[Scene edit records]
________________

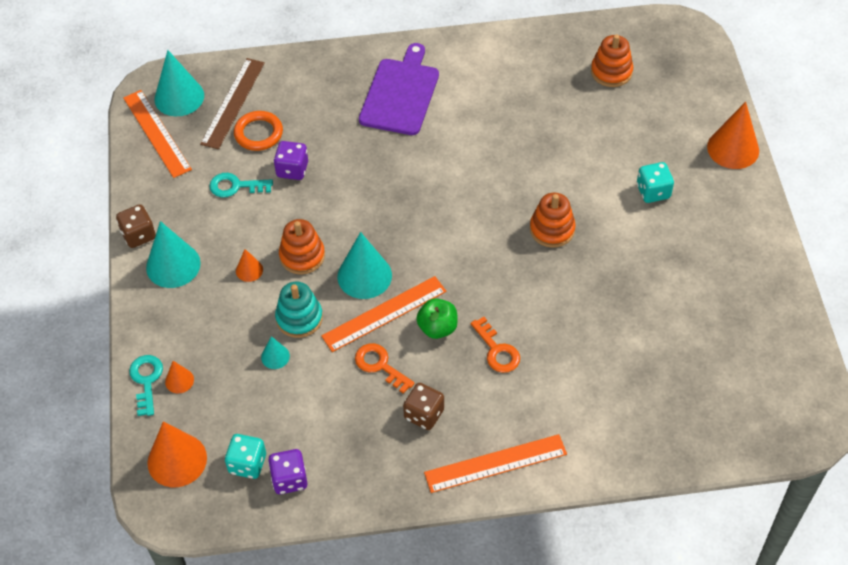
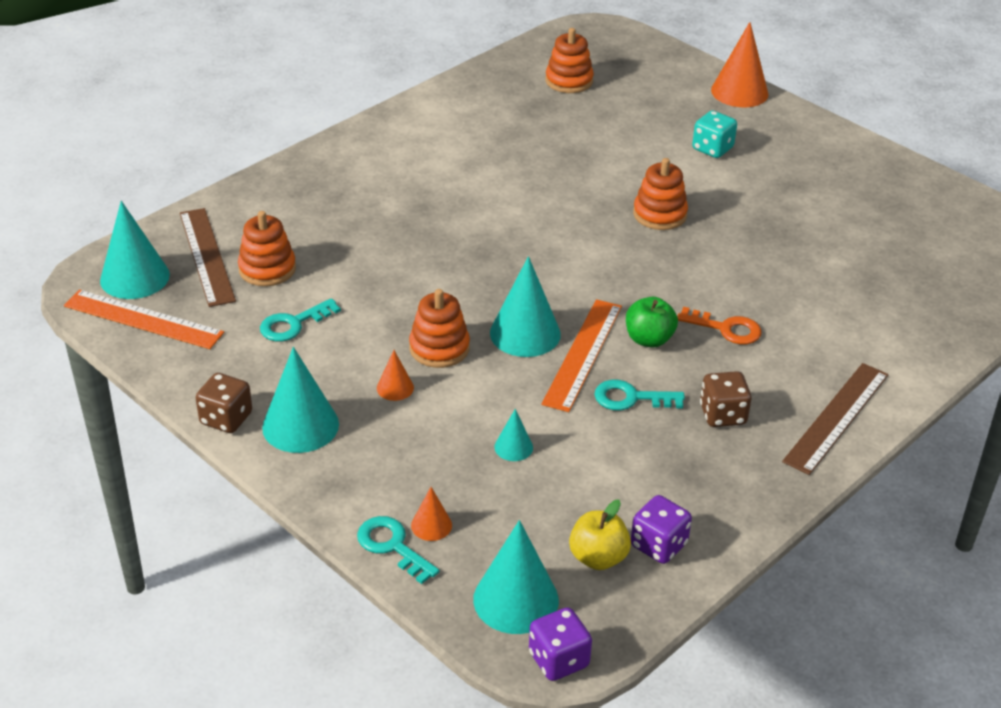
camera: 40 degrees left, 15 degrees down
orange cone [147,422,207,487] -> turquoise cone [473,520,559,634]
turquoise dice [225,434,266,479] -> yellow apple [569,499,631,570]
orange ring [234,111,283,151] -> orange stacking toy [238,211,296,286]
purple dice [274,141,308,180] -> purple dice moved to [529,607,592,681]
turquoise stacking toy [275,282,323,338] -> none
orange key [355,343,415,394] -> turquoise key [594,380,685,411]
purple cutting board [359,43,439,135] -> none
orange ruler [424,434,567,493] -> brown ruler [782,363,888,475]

________________

What is required:
An exact copy of the entries, minus the pictures, is what's needed here.

Final answer:
camera: 40 degrees left, 15 degrees down
orange cone [147,422,207,487] -> turquoise cone [473,520,559,634]
turquoise dice [225,434,266,479] -> yellow apple [569,499,631,570]
orange ring [234,111,283,151] -> orange stacking toy [238,211,296,286]
purple dice [274,141,308,180] -> purple dice moved to [529,607,592,681]
turquoise stacking toy [275,282,323,338] -> none
orange key [355,343,415,394] -> turquoise key [594,380,685,411]
purple cutting board [359,43,439,135] -> none
orange ruler [424,434,567,493] -> brown ruler [782,363,888,475]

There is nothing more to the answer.